Top of Data for analysis

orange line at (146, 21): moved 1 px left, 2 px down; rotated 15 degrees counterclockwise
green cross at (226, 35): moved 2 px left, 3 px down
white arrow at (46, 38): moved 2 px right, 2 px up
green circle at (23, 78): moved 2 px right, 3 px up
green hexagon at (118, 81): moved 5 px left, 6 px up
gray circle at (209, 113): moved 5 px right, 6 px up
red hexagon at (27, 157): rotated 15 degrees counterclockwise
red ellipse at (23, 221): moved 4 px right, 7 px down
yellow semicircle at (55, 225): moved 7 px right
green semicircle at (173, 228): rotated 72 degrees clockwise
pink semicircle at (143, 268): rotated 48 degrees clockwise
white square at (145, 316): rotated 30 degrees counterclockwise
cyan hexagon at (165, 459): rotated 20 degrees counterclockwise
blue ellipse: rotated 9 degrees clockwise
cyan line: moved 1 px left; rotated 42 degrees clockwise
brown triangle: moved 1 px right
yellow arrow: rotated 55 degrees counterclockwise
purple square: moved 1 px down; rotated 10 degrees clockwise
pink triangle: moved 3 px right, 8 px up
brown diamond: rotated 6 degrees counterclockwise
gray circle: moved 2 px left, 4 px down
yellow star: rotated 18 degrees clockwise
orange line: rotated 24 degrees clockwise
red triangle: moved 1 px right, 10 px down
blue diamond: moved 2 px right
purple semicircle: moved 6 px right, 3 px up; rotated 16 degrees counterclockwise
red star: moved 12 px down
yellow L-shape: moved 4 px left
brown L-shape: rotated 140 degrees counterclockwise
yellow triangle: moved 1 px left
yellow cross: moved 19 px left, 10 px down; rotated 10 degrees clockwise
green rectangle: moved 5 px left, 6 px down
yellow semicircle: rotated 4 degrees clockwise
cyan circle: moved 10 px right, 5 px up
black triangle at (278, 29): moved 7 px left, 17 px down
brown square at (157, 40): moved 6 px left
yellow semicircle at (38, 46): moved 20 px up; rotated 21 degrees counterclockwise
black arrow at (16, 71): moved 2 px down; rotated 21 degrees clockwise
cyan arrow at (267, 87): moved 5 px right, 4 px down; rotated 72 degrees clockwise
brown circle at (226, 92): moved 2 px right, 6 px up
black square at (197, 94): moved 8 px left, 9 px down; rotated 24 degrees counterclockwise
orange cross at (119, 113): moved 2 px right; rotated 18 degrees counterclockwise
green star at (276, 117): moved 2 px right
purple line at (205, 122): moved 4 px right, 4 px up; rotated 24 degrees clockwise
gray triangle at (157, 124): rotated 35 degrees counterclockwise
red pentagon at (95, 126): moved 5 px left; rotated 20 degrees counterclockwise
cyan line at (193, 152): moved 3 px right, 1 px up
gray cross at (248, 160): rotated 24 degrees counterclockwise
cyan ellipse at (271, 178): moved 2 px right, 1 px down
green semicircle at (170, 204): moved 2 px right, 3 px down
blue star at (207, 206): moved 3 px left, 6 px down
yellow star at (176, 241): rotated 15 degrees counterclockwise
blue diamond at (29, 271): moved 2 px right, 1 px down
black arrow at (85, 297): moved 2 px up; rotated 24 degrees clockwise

Bottom of Data for analysis

• [What the exercise asks]: Wherever a line above contains "hexagon", copy that line.

• [Answer box]:
green hexagon at (118, 81): moved 5 px left, 6 px up
red hexagon at (27, 157): rotated 15 degrees counterclockwise
cyan hexagon at (165, 459): rotated 20 degrees counterclockwise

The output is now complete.